═══ PROVIDED RECORDS
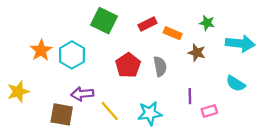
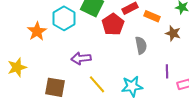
cyan hexagon: (72, 55) -> (64, 18), moved
red pentagon: (128, 65) -> (113, 24), moved
purple arrow: (82, 94) -> (81, 58), moved

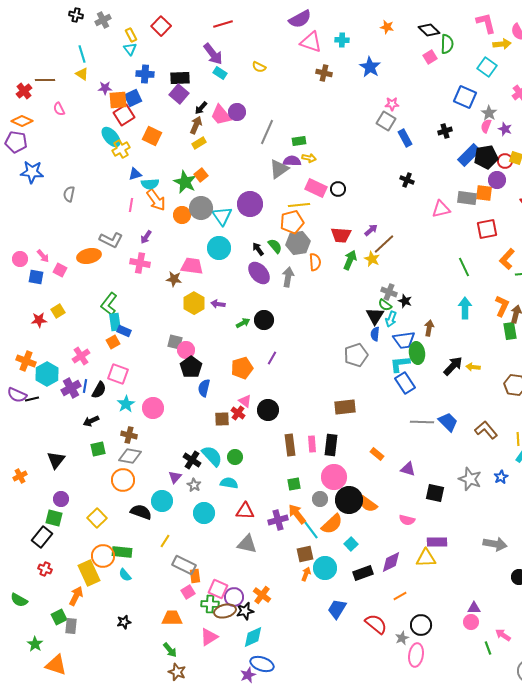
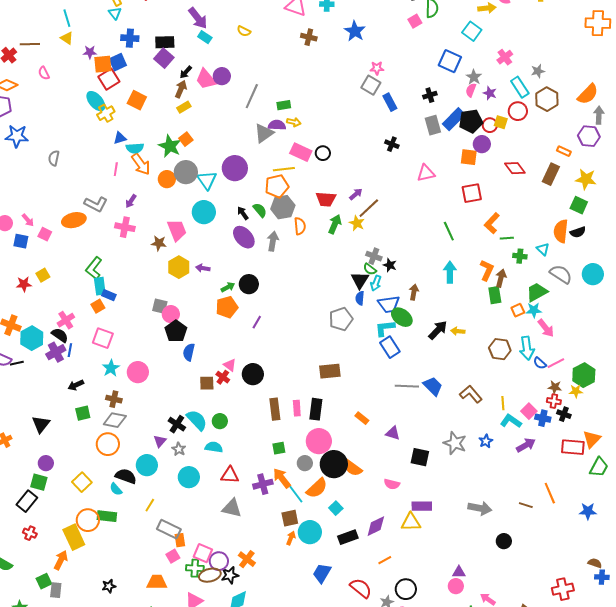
gray rectangle: (467, 198) -> (433, 125), moved, turned 66
pink trapezoid: (192, 266) -> (177, 230), turned 60
green ellipse: (417, 353) -> (402, 317), turned -45
orange pentagon: (242, 368) -> (227, 307), moved
black semicircle: (99, 390) -> (60, 335), moved, turned -84
cyan semicircle: (125, 575) -> (116, 489), moved

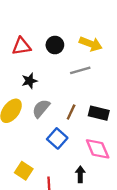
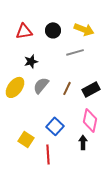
black rectangle: (99, 113) -> (91, 89), turned -42
blue square: (57, 138) -> (55, 126), moved
pink diamond: (98, 149) -> (90, 120), turned 35
black arrow: (80, 174) -> (83, 142), moved

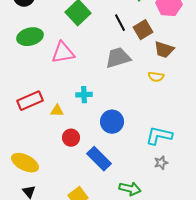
══════
EXERCISE => Your answer should hold every line of the entries that contains the string "cyan".

ANSWER TO THIS PROBLEM =>
cyan hexagon: (72, 55) -> (64, 18), moved
cyan semicircle: (125, 575) -> (116, 489), moved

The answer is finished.